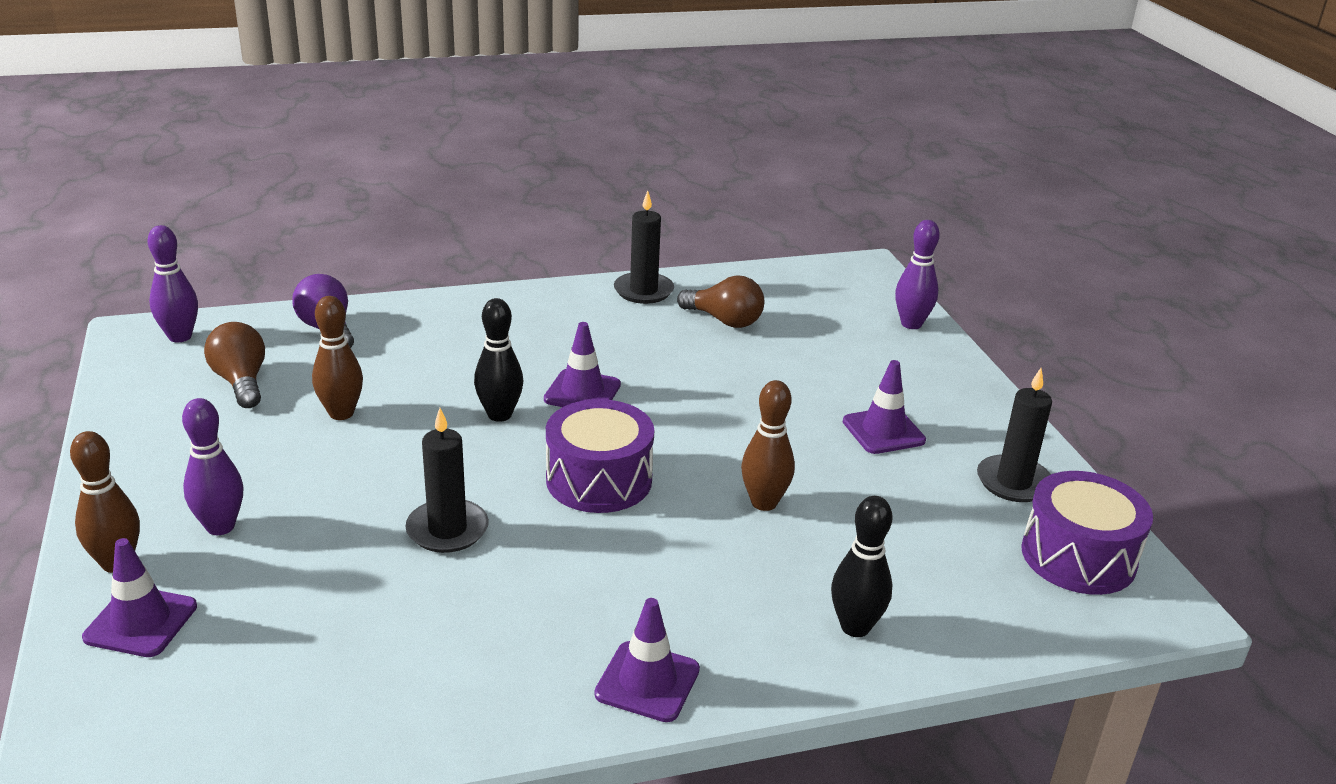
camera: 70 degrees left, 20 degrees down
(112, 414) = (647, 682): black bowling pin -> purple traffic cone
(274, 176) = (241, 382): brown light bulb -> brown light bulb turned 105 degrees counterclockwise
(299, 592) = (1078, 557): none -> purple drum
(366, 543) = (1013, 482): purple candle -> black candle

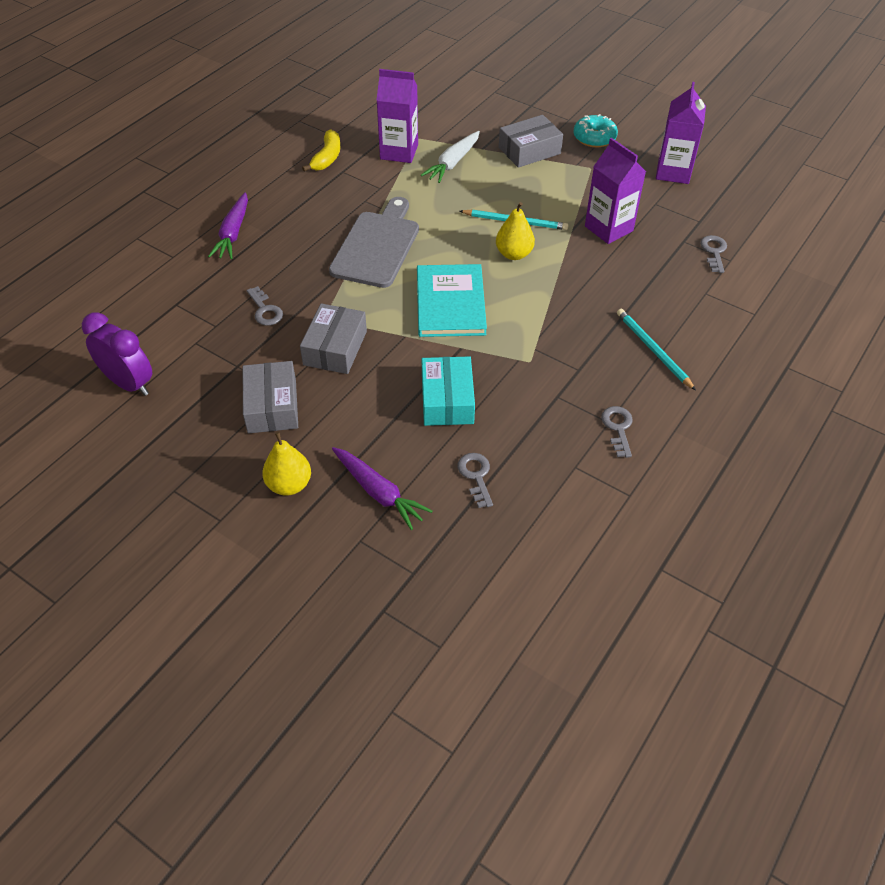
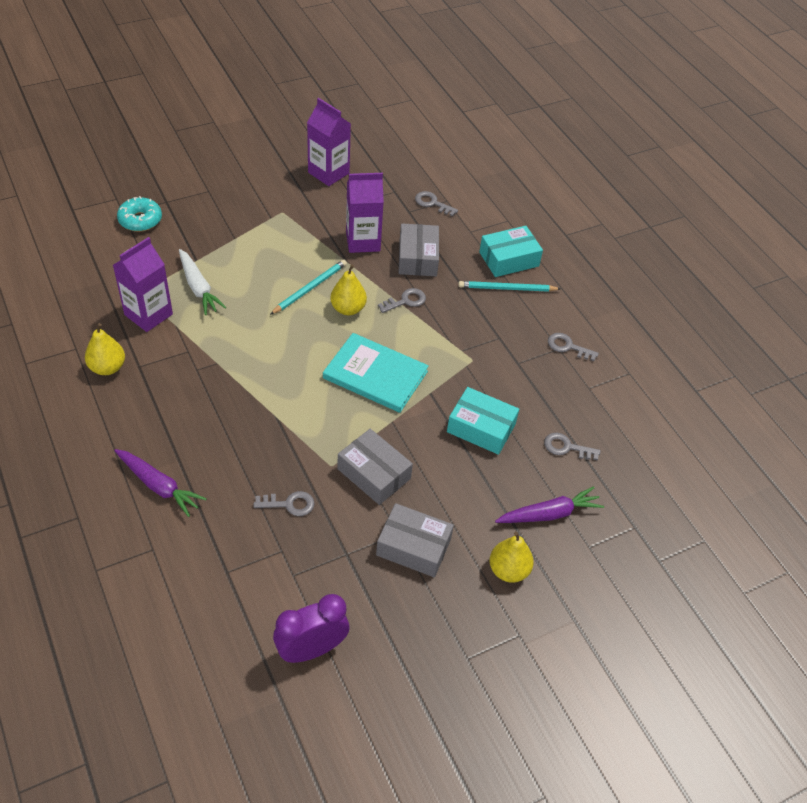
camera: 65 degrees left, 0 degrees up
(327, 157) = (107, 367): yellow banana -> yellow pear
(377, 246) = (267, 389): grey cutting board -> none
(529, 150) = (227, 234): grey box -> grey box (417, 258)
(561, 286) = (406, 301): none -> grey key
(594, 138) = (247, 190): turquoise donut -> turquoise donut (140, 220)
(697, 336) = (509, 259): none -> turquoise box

•••

## [ACTIVITY]
In the answer, include exactly the lines from the line containing "(594, 138) = (247, 190): turquoise" through the end of the data, and nothing else.

## [WRITTEN RESPONSE]
(594, 138) = (247, 190): turquoise donut -> turquoise donut (140, 220)
(697, 336) = (509, 259): none -> turquoise box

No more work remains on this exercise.